─── RECORDS SUPPLIED

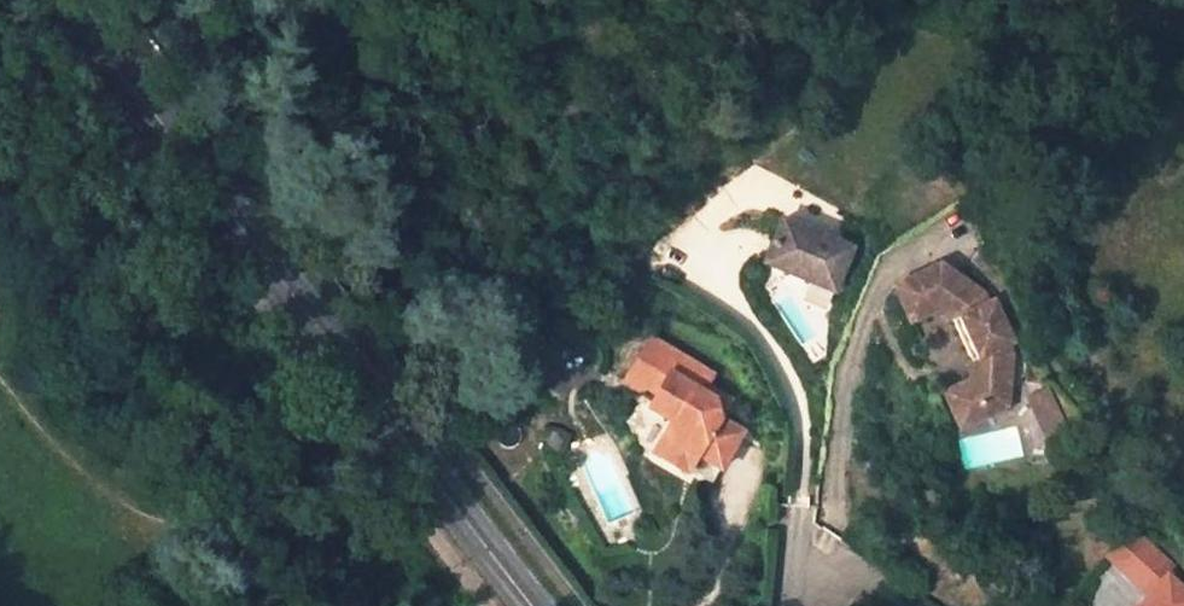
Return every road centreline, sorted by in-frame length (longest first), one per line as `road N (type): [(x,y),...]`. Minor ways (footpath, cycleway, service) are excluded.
road 1 (tertiary): [(56,0),(127,75),(533,605)]
road 2 (track): [(261,605),(239,570),(175,517),(72,463),(0,375)]

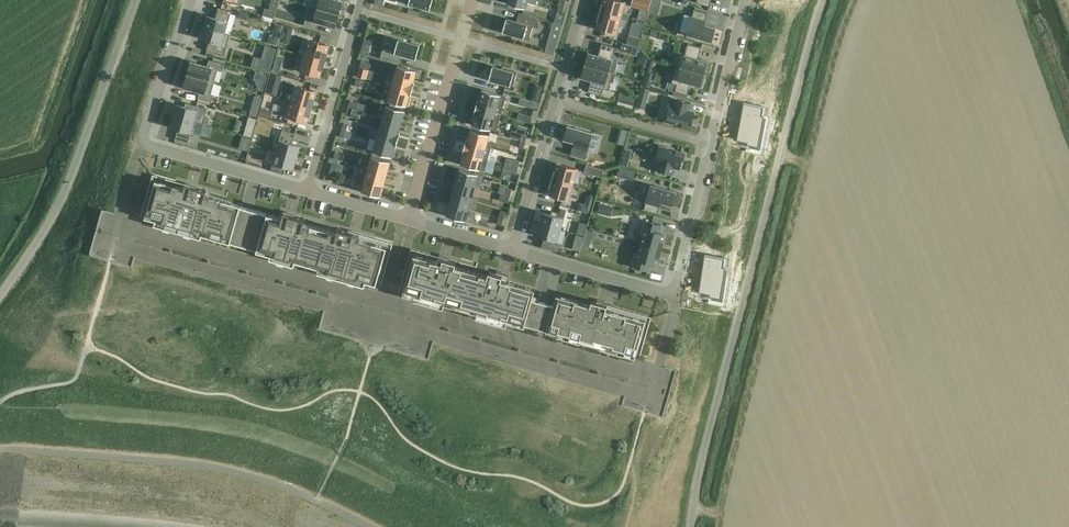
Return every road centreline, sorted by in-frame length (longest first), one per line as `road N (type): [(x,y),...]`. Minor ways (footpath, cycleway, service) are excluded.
road 1 (unclassified): [(692,526),(822,0)]
road 2 (unclassified): [(0,296),(48,226),(138,0)]
road 3 (residential): [(675,293),(747,0)]
road 4 (residential): [(583,0),(511,247)]
road 5 (residential): [(472,0),(410,218)]
road 6 (residential): [(362,0),(307,189)]
road 7 (residential): [(141,141),(307,189)]
road 8 (residential): [(511,247),(675,293)]
road 9 (residential): [(190,0),(141,141)]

──────

= INSTRUCTIONS FOR THE TASK =
Your answer should reproduce every line of the data verbatim and include no images.

= EXERCISE RESULT =
Return every road centreline, sorted by in-frame length (longest first), one per line as `road N (type): [(x,y),...]`. Minor ways (footpath, cycleway, service) are excluded.
road 1 (tertiary): [(56,0),(127,75),(533,605)]
road 2 (track): [(261,605),(239,570),(175,517),(72,463),(0,375)]

Return every road centreline, sorted by in-frame length (longest first), one per line as `road N (type): [(x,y),...]`. Minor ways (footpath, cycleway, service) are excluded.
road 1 (unclassified): [(692,526),(822,0)]
road 2 (unclassified): [(0,296),(48,226),(138,0)]
road 3 (residential): [(675,293),(747,0)]
road 4 (residential): [(583,0),(511,247)]
road 5 (residential): [(472,0),(410,218)]
road 6 (residential): [(362,0),(307,189)]
road 7 (residential): [(141,141),(307,189)]
road 8 (residential): [(511,247),(675,293)]
road 9 (residential): [(190,0),(141,141)]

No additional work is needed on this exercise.